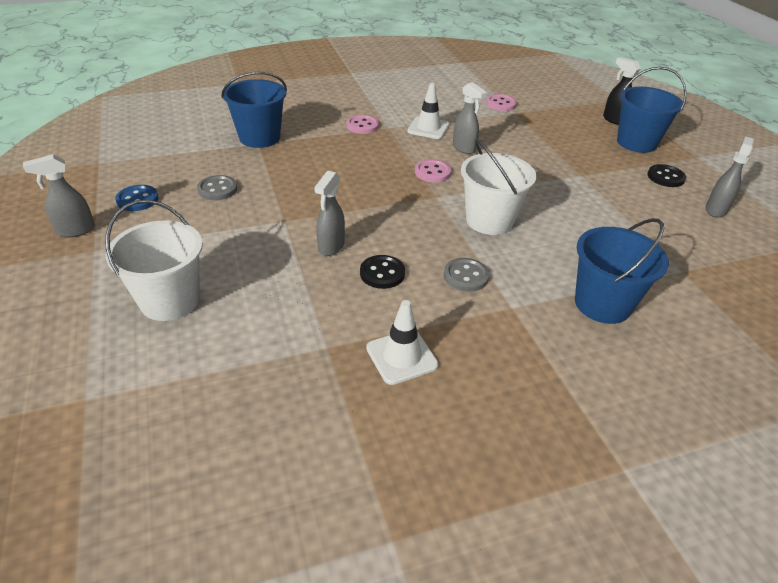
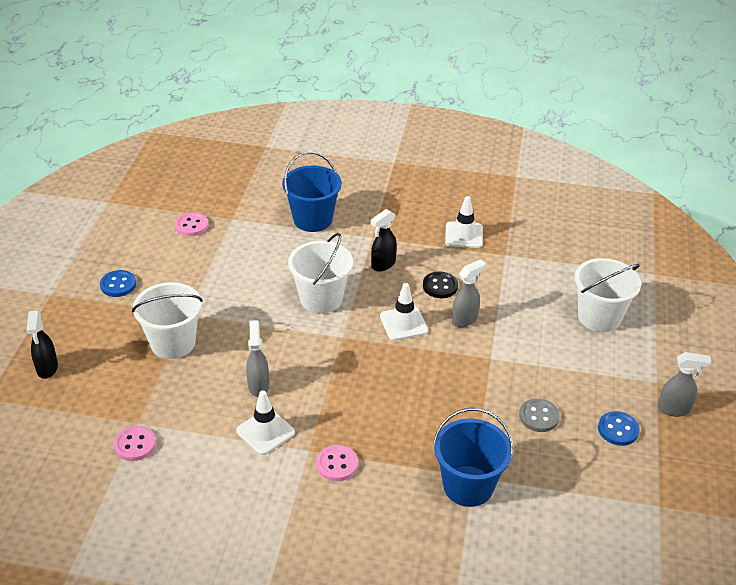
camera: 150 degrees left, 0 degrees up
pink button [415,159,451,182] -> pink button moved to [175,212,208,236]
grey button [444,258,489,292] -> black spray bottle [371,209,397,271]
blue bucket [617,67,687,153] -> none
black button [647,164,686,187] -> blue button [100,270,136,297]
grey spray bottle [706,137,754,217] -> none
none -> white bucket [132,282,203,359]
none -> white traffic cone [380,283,428,340]

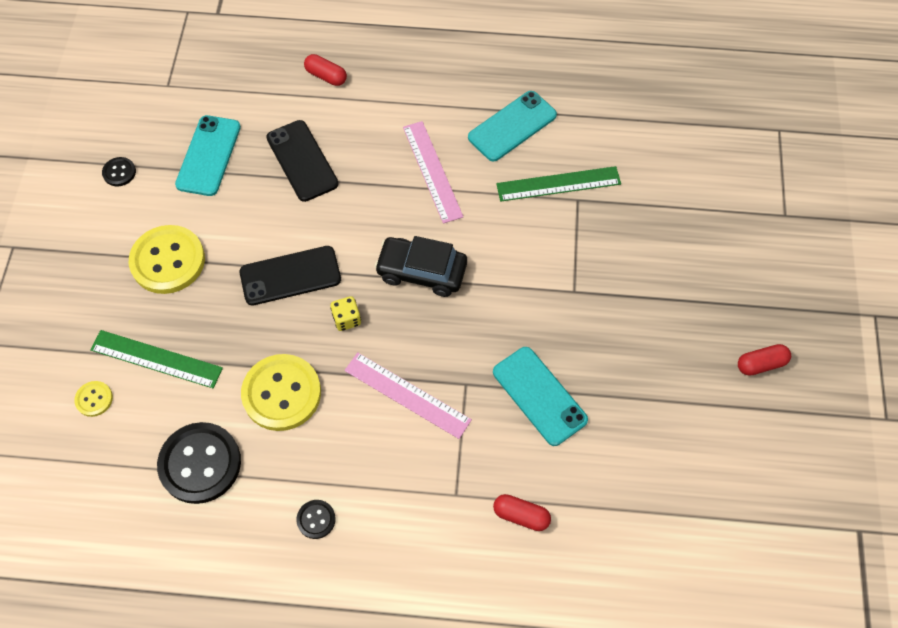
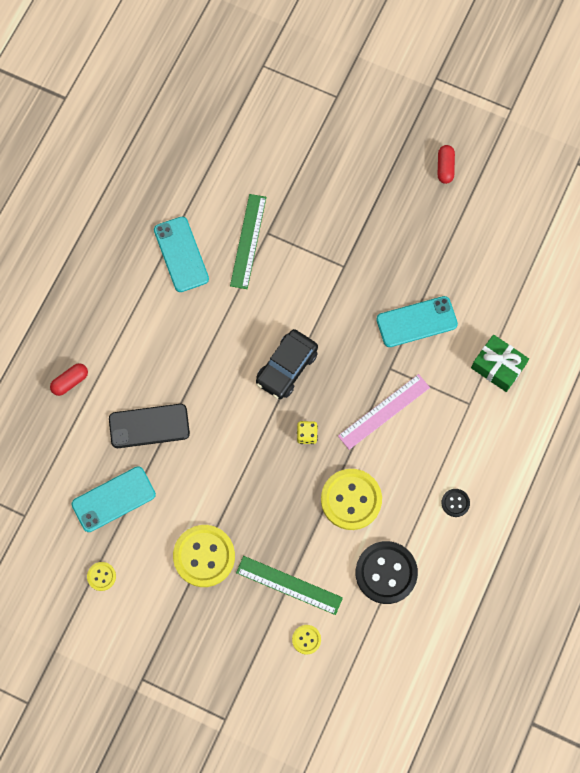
camera: 70 degrees left, 10 degrees up
green ruler [90,330,223,388] -> green ruler turned 75 degrees clockwise [236,556,343,615]
black button [102,157,136,186] -> yellow button [87,562,116,591]
turquoise phone [175,115,241,196] -> turquoise phone turned 60 degrees counterclockwise [72,466,156,532]
black phone [240,246,341,306] -> none
pink ruler [403,121,464,224] -> none
red capsule [493,494,551,531] -> green gift [471,335,529,392]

About this task
Please, without any pictures, write out exactly the lines of the listing from its first line through the line that holds "black button [102,157,136,186]", ends included, and nothing beyond them.

Exercise result
camera: 150 degrees left, 0 degrees up
pink button [415,159,451,182] -> pink button moved to [175,212,208,236]
grey button [444,258,489,292] -> black spray bottle [371,209,397,271]
blue bucket [617,67,687,153] -> none
black button [647,164,686,187] -> blue button [100,270,136,297]
grey spray bottle [706,137,754,217] -> none
none -> white bucket [132,282,203,359]
none -> white traffic cone [380,283,428,340]

camera: 70 degrees left, 10 degrees up
green ruler [90,330,223,388] -> green ruler turned 75 degrees clockwise [236,556,343,615]
black button [102,157,136,186] -> yellow button [87,562,116,591]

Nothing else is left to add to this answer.